━━ SUPPLIED RECORDS ━━

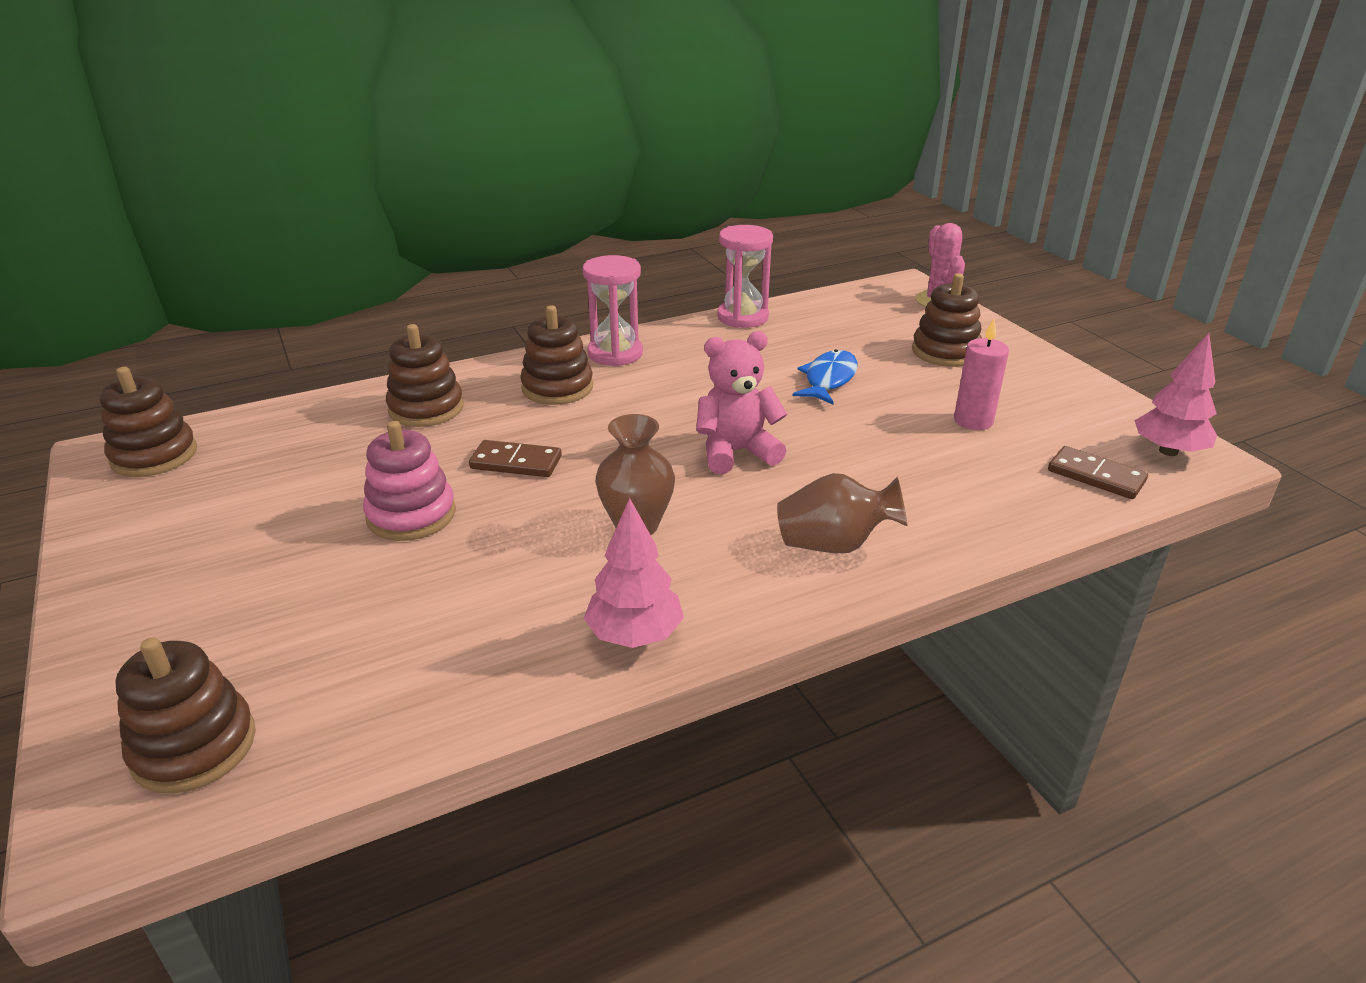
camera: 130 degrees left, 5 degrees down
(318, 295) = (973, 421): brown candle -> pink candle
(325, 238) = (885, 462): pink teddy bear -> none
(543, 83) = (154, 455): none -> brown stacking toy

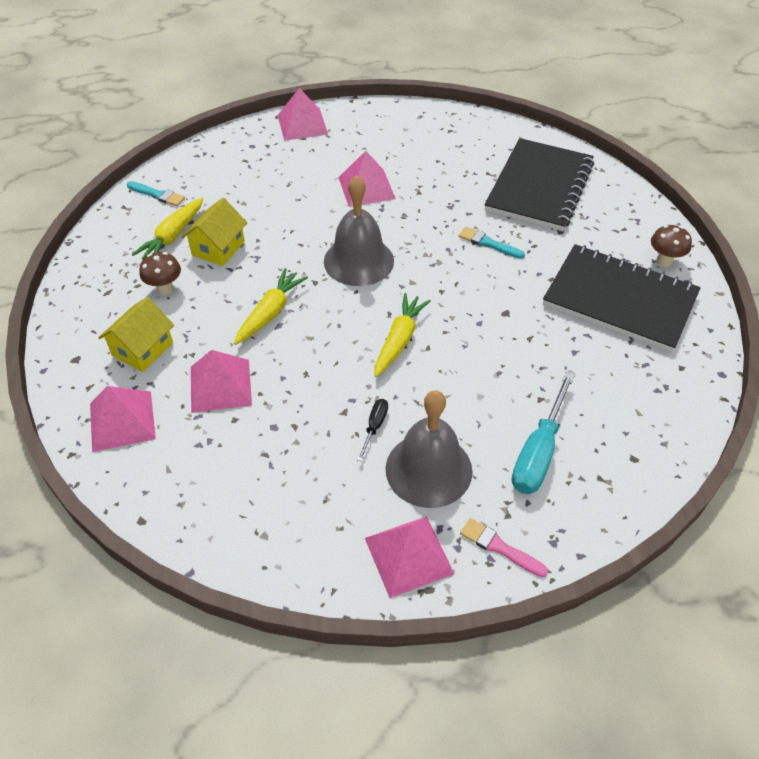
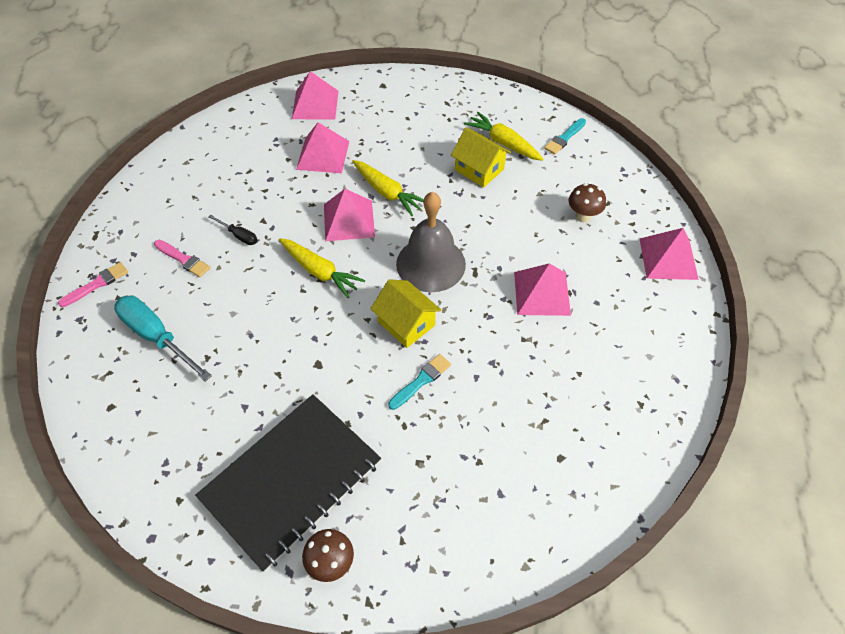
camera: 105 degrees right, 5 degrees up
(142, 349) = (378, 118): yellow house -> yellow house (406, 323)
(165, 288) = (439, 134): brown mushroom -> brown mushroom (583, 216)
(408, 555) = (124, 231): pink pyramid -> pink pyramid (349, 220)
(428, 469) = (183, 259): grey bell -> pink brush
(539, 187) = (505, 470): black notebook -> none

━━━

◆ **WHAT THE EXERCISE ASKS**: Each entry should be output word for word, with no pictures carried over.

◆ **RESPONSE BOX**:
camera: 130 degrees left, 5 degrees down
(318, 295) = (973, 421): brown candle -> pink candle
(325, 238) = (885, 462): pink teddy bear -> none
(543, 83) = (154, 455): none -> brown stacking toy

camera: 105 degrees right, 5 degrees up
(142, 349) = (378, 118): yellow house -> yellow house (406, 323)
(165, 288) = (439, 134): brown mushroom -> brown mushroom (583, 216)
(408, 555) = (124, 231): pink pyramid -> pink pyramid (349, 220)
(428, 469) = (183, 259): grey bell -> pink brush
(539, 187) = (505, 470): black notebook -> none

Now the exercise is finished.